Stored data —
——

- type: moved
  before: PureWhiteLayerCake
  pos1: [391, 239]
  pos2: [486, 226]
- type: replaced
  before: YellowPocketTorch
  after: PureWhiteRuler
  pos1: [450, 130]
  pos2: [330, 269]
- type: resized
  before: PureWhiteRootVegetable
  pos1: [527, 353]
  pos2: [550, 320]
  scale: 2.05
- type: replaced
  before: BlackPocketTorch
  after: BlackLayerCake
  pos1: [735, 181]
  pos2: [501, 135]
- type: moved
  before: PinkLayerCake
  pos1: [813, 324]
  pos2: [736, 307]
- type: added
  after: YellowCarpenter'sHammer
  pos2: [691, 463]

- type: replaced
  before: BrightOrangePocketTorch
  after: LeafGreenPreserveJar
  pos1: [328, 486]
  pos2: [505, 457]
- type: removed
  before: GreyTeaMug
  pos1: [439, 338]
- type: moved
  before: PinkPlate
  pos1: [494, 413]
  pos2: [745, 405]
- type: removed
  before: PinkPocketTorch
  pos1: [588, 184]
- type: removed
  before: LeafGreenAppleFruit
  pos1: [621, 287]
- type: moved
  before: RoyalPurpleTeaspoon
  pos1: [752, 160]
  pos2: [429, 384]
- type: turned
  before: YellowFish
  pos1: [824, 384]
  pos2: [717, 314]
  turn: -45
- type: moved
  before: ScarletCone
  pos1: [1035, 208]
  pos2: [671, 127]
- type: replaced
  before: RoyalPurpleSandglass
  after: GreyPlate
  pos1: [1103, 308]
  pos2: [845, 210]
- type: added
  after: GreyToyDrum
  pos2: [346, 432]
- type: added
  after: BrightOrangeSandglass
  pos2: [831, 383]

——

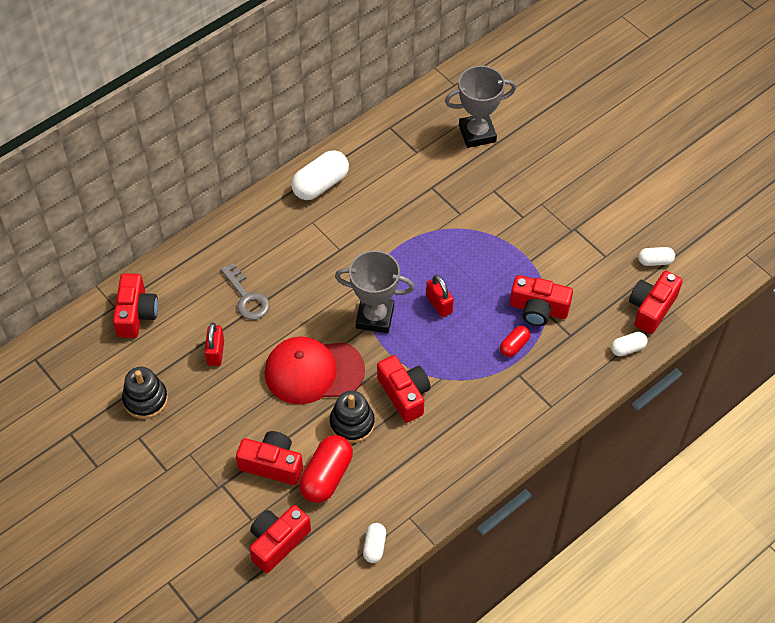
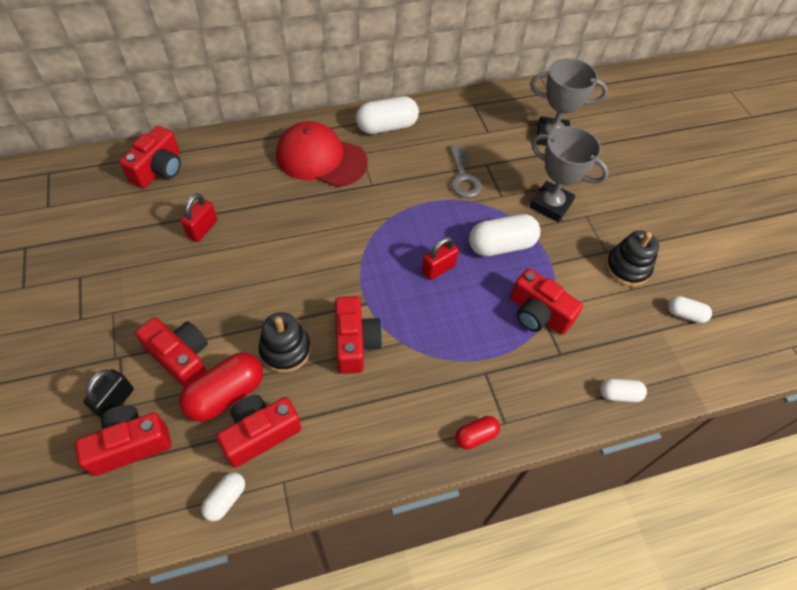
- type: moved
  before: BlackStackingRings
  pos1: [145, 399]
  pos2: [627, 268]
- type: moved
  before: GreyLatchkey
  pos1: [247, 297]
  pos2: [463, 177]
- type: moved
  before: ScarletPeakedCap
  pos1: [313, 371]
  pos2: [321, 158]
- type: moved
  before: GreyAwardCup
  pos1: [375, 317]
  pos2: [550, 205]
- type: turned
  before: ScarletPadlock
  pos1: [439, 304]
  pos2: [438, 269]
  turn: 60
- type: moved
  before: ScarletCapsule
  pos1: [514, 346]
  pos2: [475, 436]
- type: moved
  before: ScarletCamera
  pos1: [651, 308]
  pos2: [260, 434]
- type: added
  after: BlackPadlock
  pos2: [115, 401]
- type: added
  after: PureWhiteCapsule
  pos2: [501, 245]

——

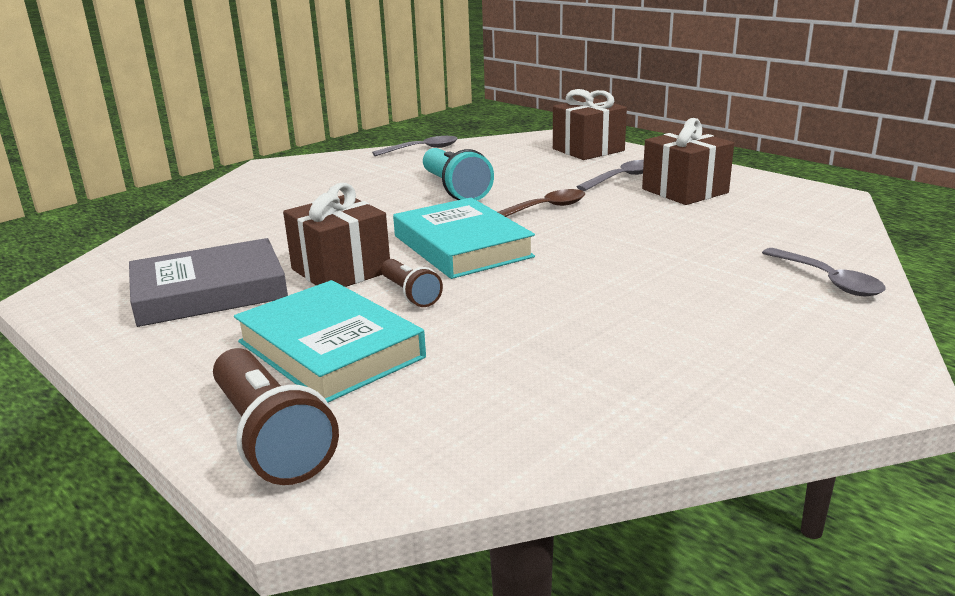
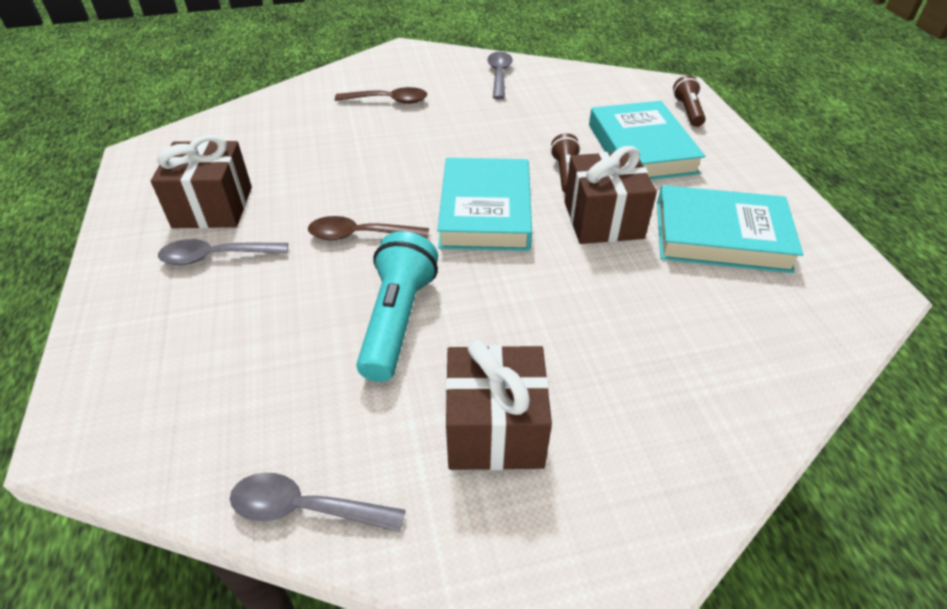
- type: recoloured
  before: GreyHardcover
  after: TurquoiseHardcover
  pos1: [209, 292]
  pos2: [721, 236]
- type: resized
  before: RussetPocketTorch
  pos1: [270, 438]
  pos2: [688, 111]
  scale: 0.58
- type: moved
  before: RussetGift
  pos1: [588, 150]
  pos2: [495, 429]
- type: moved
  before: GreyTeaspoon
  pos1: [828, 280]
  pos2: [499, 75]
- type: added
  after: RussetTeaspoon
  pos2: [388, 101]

——

Print again the lines of the entries above that fall between the line holding "before: PureWhiteRootVegetable" and the line holding "after: YellowCarpenter'sHammer", inclusive, exactly as they stand.

Task output —
  before: PureWhiteRootVegetable
  pos1: [527, 353]
  pos2: [550, 320]
  scale: 2.05
- type: replaced
  before: BlackPocketTorch
  after: BlackLayerCake
  pos1: [735, 181]
  pos2: [501, 135]
- type: moved
  before: PinkLayerCake
  pos1: [813, 324]
  pos2: [736, 307]
- type: added
  after: YellowCarpenter'sHammer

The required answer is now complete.